===== Dataset excerpts
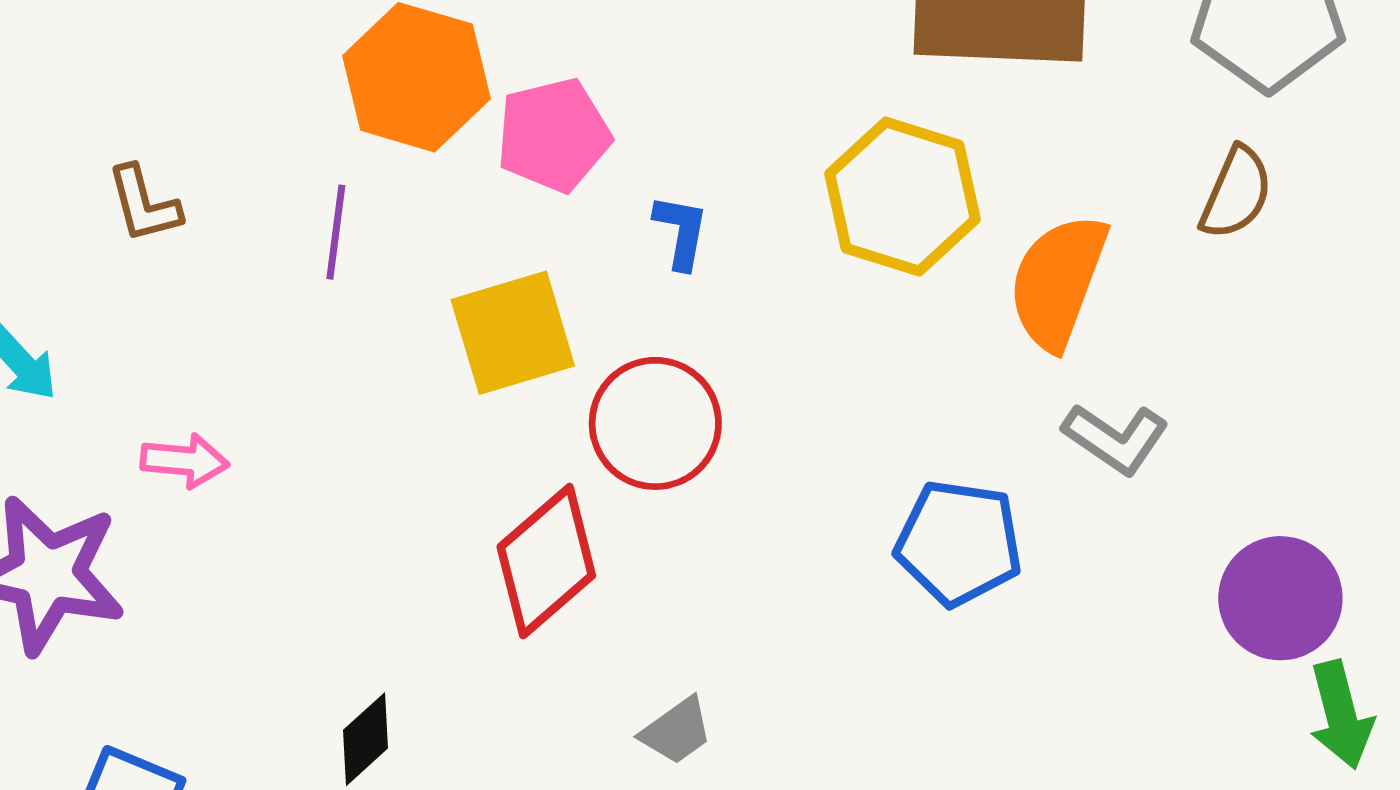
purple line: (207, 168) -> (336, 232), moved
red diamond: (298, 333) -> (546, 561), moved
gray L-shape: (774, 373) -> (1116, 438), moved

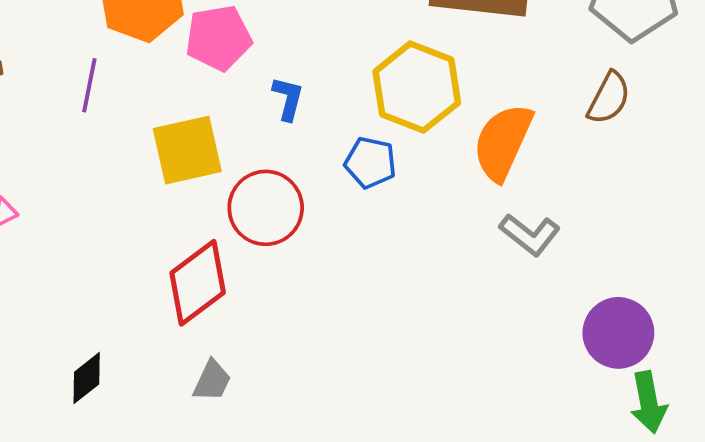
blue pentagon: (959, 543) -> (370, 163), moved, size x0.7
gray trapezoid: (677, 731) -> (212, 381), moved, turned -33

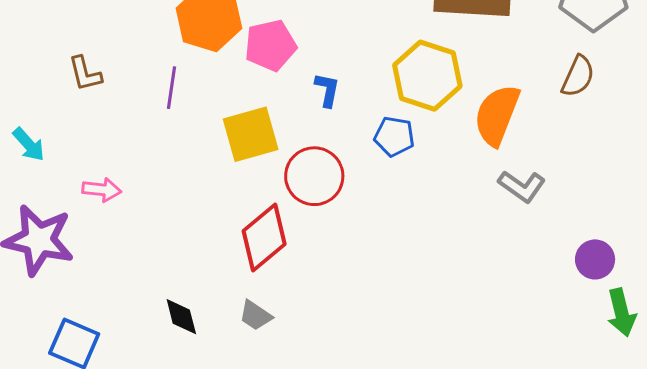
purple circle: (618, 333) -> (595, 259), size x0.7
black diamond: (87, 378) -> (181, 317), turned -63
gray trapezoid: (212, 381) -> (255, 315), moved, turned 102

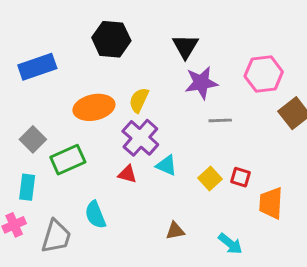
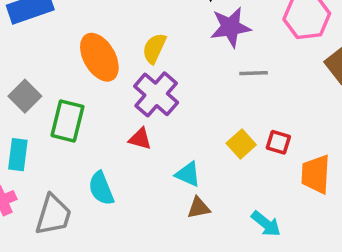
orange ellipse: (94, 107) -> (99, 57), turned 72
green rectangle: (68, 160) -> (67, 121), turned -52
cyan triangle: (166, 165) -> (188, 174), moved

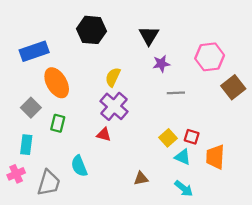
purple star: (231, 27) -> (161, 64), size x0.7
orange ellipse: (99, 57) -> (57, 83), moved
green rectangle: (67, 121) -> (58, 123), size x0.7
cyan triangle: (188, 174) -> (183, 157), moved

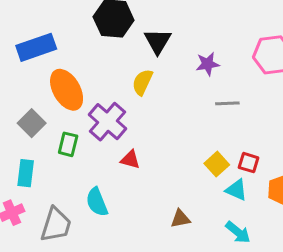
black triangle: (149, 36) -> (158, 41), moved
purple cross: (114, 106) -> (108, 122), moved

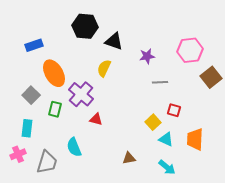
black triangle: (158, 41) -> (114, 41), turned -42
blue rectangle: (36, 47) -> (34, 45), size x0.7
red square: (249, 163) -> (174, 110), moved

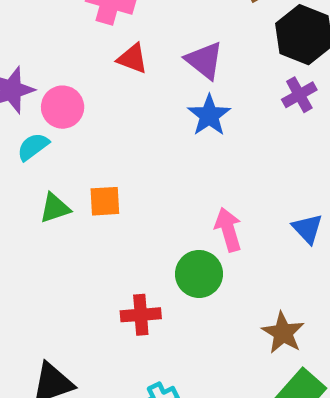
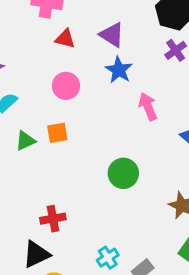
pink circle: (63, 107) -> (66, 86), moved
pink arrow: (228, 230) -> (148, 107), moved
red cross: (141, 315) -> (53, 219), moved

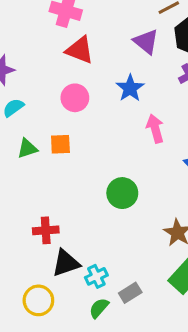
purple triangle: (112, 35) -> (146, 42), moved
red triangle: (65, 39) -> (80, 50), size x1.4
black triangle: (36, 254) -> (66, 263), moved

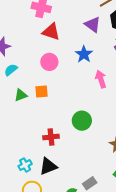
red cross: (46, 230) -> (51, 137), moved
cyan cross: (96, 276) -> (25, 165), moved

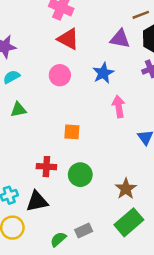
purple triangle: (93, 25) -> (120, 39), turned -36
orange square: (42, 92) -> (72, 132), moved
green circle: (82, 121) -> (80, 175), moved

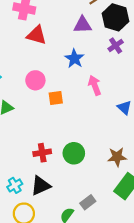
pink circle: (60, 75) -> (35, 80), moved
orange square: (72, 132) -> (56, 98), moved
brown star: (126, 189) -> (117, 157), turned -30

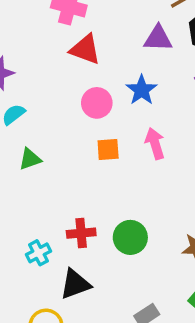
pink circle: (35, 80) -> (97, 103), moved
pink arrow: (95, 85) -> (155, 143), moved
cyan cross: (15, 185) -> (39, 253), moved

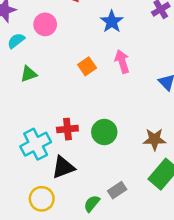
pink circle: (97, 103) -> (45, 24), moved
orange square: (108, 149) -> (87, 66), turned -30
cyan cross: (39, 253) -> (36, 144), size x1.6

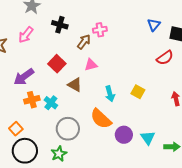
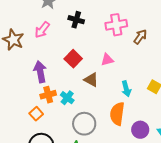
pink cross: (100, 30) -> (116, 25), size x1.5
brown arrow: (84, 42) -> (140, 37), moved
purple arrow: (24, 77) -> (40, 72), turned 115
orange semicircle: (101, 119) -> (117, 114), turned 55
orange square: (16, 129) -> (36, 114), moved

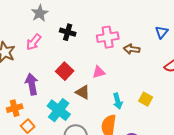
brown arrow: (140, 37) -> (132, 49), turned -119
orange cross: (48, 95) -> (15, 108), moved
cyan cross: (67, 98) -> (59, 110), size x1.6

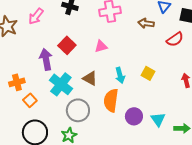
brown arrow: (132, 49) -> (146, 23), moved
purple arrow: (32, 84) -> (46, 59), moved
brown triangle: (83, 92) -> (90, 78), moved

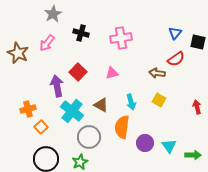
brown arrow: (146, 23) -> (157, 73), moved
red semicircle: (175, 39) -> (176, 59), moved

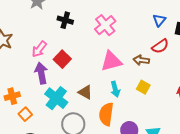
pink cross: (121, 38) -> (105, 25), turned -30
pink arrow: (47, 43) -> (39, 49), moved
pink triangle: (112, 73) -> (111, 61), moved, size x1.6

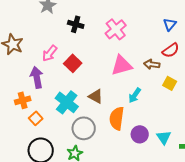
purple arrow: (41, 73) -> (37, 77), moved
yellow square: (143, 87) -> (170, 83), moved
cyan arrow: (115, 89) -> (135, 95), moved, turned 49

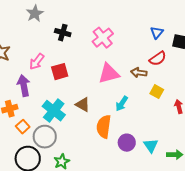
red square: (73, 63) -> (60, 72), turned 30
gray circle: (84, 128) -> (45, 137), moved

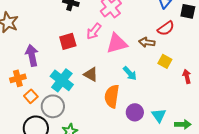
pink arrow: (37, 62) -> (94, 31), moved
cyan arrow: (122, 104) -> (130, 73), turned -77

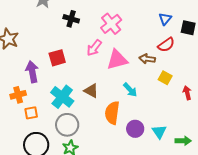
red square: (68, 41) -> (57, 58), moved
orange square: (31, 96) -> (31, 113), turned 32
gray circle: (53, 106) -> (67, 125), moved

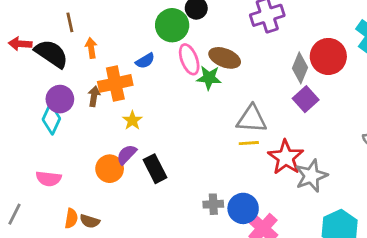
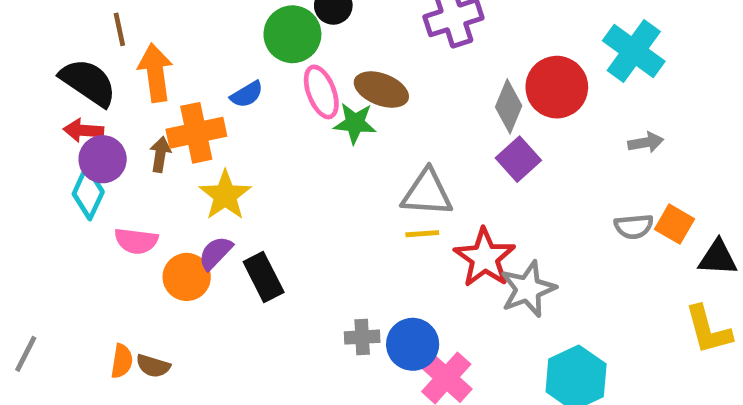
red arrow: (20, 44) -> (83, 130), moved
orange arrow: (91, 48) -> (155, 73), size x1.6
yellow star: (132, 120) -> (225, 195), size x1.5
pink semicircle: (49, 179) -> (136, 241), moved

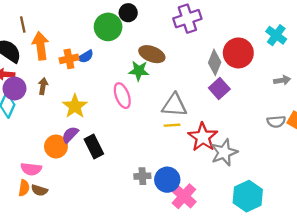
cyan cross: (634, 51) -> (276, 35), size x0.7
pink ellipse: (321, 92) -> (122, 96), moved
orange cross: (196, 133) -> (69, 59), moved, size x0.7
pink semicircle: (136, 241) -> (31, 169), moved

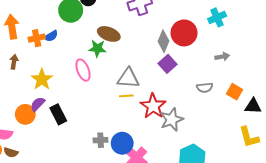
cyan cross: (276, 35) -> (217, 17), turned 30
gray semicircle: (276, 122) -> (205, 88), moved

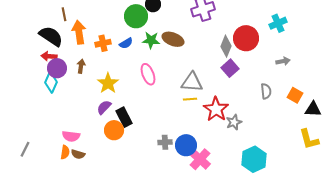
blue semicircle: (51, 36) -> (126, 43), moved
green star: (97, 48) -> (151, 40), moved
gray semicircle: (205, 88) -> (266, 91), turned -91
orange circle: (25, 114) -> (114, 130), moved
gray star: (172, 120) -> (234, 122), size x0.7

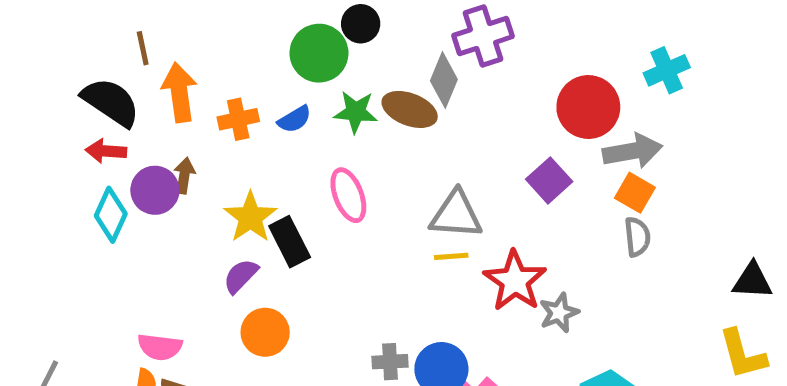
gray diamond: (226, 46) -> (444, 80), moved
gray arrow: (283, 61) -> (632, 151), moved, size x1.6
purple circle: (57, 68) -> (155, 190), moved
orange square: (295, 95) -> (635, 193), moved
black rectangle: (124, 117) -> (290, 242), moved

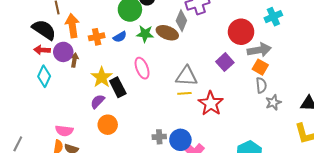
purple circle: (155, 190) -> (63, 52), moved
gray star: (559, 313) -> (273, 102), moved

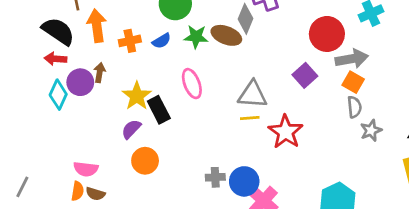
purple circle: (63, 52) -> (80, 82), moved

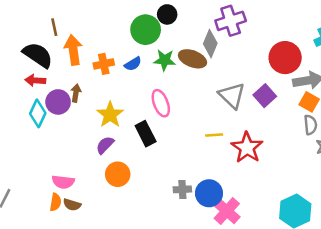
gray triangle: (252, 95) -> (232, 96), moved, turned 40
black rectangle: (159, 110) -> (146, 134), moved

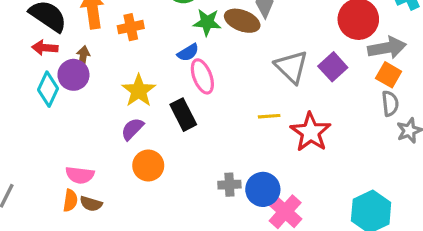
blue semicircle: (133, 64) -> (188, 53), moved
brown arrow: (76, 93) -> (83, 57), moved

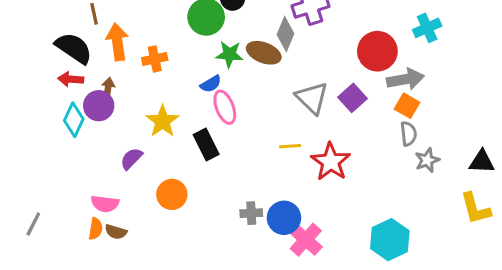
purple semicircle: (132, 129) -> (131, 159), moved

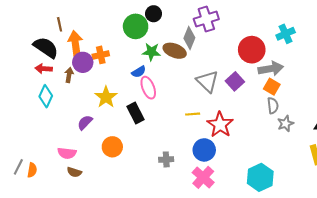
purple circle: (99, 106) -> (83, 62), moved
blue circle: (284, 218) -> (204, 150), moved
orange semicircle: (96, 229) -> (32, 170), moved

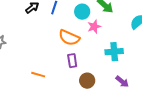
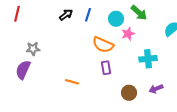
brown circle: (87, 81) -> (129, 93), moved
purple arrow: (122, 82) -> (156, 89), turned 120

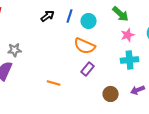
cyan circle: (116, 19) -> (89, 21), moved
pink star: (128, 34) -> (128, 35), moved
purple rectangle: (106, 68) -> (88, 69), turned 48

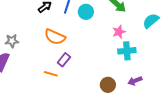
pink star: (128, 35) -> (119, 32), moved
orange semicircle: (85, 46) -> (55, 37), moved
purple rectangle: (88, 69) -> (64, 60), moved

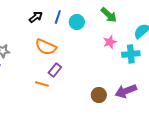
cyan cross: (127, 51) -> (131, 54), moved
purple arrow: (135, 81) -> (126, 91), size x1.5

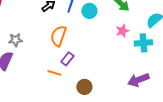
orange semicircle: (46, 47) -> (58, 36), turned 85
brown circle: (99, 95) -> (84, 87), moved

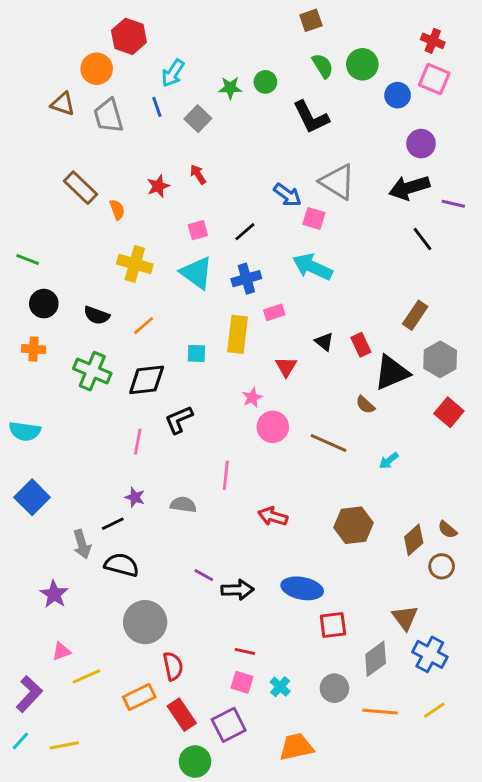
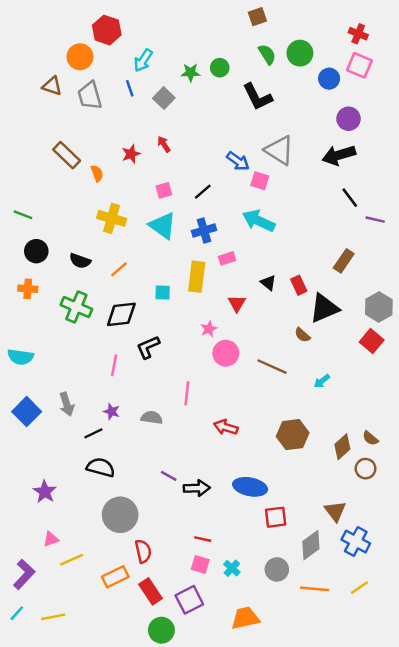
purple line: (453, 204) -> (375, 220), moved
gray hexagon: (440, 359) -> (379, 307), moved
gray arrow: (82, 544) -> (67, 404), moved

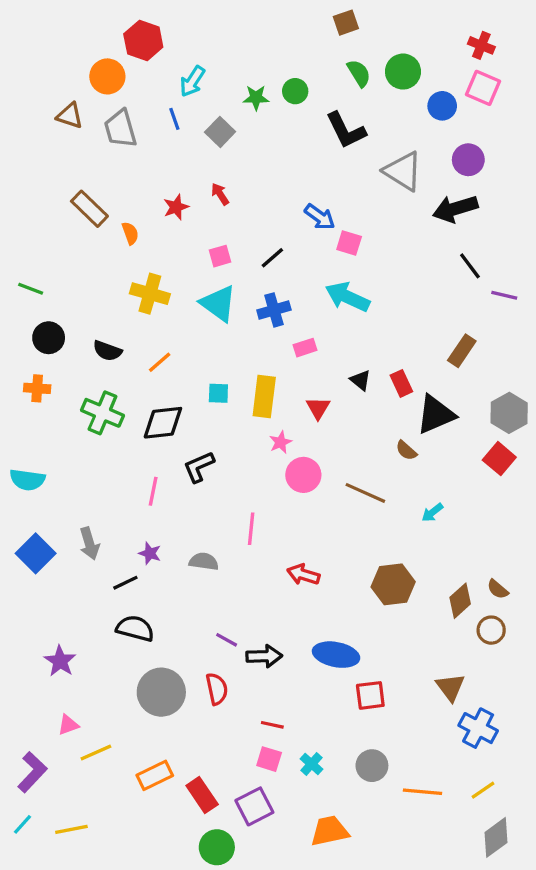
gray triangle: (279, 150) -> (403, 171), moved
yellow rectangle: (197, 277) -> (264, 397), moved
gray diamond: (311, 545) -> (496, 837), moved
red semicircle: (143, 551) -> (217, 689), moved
==========
* **Task to carry out**: Every entry, word for word, should be given again; the pictures are not part of the copy.

* **Result of this exercise**:
purple line: (207, 168) -> (336, 232), moved
red diamond: (298, 333) -> (546, 561), moved
gray L-shape: (774, 373) -> (1116, 438), moved

blue pentagon: (959, 543) -> (370, 163), moved, size x0.7
gray trapezoid: (677, 731) -> (212, 381), moved, turned -33

purple circle: (618, 333) -> (595, 259), size x0.7
black diamond: (87, 378) -> (181, 317), turned -63
gray trapezoid: (212, 381) -> (255, 315), moved, turned 102

orange ellipse: (94, 107) -> (99, 57), turned 72
green rectangle: (68, 160) -> (67, 121), turned -52
cyan triangle: (166, 165) -> (188, 174), moved

purple star: (231, 27) -> (161, 64), size x0.7
orange ellipse: (99, 57) -> (57, 83), moved
green rectangle: (67, 121) -> (58, 123), size x0.7
cyan triangle: (188, 174) -> (183, 157), moved

black triangle: (149, 36) -> (158, 41), moved
purple cross: (114, 106) -> (108, 122), moved

black triangle: (158, 41) -> (114, 41), turned -42
blue rectangle: (36, 47) -> (34, 45), size x0.7
red square: (249, 163) -> (174, 110), moved

pink circle: (63, 107) -> (66, 86), moved
pink arrow: (228, 230) -> (148, 107), moved
red cross: (141, 315) -> (53, 219), moved

purple triangle: (112, 35) -> (146, 42), moved
red triangle: (65, 39) -> (80, 50), size x1.4
black triangle: (36, 254) -> (66, 263), moved

red cross: (46, 230) -> (51, 137), moved
cyan cross: (96, 276) -> (25, 165), moved

purple triangle: (93, 25) -> (120, 39), turned -36
orange square: (42, 92) -> (72, 132), moved
green circle: (82, 121) -> (80, 175), moved

pink circle: (60, 75) -> (35, 80), moved
orange square: (72, 132) -> (56, 98), moved
brown star: (126, 189) -> (117, 157), turned -30

pink circle: (35, 80) -> (97, 103), moved
pink arrow: (95, 85) -> (155, 143), moved
cyan cross: (15, 185) -> (39, 253), moved

pink circle: (97, 103) -> (45, 24), moved
orange square: (108, 149) -> (87, 66), turned -30
cyan cross: (39, 253) -> (36, 144), size x1.6

pink cross: (100, 30) -> (116, 25), size x1.5
brown arrow: (84, 42) -> (140, 37), moved
purple arrow: (24, 77) -> (40, 72), turned 115
orange semicircle: (101, 119) -> (117, 114), turned 55
orange square: (16, 129) -> (36, 114), moved

brown arrow: (140, 37) -> (132, 49), turned -119
orange cross: (48, 95) -> (15, 108), moved
cyan cross: (67, 98) -> (59, 110), size x1.6

brown arrow: (132, 49) -> (146, 23), moved
purple arrow: (32, 84) -> (46, 59), moved
brown triangle: (83, 92) -> (90, 78), moved

brown arrow: (146, 23) -> (157, 73), moved
red semicircle: (175, 39) -> (176, 59), moved

pink cross: (121, 38) -> (105, 25), turned -30
pink arrow: (47, 43) -> (39, 49), moved
pink triangle: (112, 73) -> (111, 61), moved, size x1.6

purple arrow: (41, 73) -> (37, 77), moved
yellow square: (143, 87) -> (170, 83), moved
cyan arrow: (115, 89) -> (135, 95), moved, turned 49

red square: (73, 63) -> (60, 72), turned 30
gray circle: (84, 128) -> (45, 137), moved

pink arrow: (37, 62) -> (94, 31), moved
cyan arrow: (122, 104) -> (130, 73), turned -77

red square: (68, 41) -> (57, 58), moved
orange square: (31, 96) -> (31, 113), turned 32
gray circle: (53, 106) -> (67, 125), moved

red arrow: (20, 44) -> (83, 130), moved
orange arrow: (91, 48) -> (155, 73), size x1.6
yellow star: (132, 120) -> (225, 195), size x1.5
pink semicircle: (49, 179) -> (136, 241), moved

cyan cross: (634, 51) -> (276, 35), size x0.7
pink ellipse: (321, 92) -> (122, 96), moved
orange cross: (196, 133) -> (69, 59), moved, size x0.7
pink semicircle: (136, 241) -> (31, 169), moved

cyan cross: (276, 35) -> (217, 17), turned 30
gray semicircle: (276, 122) -> (205, 88), moved

blue semicircle: (51, 36) -> (126, 43), moved
green star: (97, 48) -> (151, 40), moved
gray semicircle: (205, 88) -> (266, 91), turned -91
orange circle: (25, 114) -> (114, 130), moved
gray star: (172, 120) -> (234, 122), size x0.7

gray diamond: (226, 46) -> (444, 80), moved
gray arrow: (283, 61) -> (632, 151), moved, size x1.6
purple circle: (57, 68) -> (155, 190), moved
orange square: (295, 95) -> (635, 193), moved
black rectangle: (124, 117) -> (290, 242), moved

purple circle: (155, 190) -> (63, 52), moved
gray star: (559, 313) -> (273, 102), moved

purple circle: (63, 52) -> (80, 82), moved

gray triangle: (252, 95) -> (232, 96), moved, turned 40
black rectangle: (159, 110) -> (146, 134), moved

blue semicircle: (133, 64) -> (188, 53), moved
brown arrow: (76, 93) -> (83, 57), moved

purple semicircle: (132, 129) -> (131, 159), moved

purple circle: (99, 106) -> (83, 62), moved
blue circle: (284, 218) -> (204, 150), moved
orange semicircle: (96, 229) -> (32, 170), moved

brown circle: (87, 81) -> (129, 93), moved
purple arrow: (122, 82) -> (156, 89), turned 120

cyan circle: (116, 19) -> (89, 21), moved
pink star: (128, 34) -> (128, 35), moved
purple rectangle: (106, 68) -> (88, 69), turned 48

pink star: (128, 35) -> (119, 32), moved
orange semicircle: (85, 46) -> (55, 37), moved
purple rectangle: (88, 69) -> (64, 60), moved

cyan cross: (127, 51) -> (131, 54), moved
purple arrow: (135, 81) -> (126, 91), size x1.5

orange semicircle: (46, 47) -> (58, 36), turned 85
brown circle: (99, 95) -> (84, 87), moved

purple line: (453, 204) -> (375, 220), moved
gray hexagon: (440, 359) -> (379, 307), moved
gray arrow: (82, 544) -> (67, 404), moved

gray triangle: (279, 150) -> (403, 171), moved
yellow rectangle: (197, 277) -> (264, 397), moved
gray diamond: (311, 545) -> (496, 837), moved
red semicircle: (143, 551) -> (217, 689), moved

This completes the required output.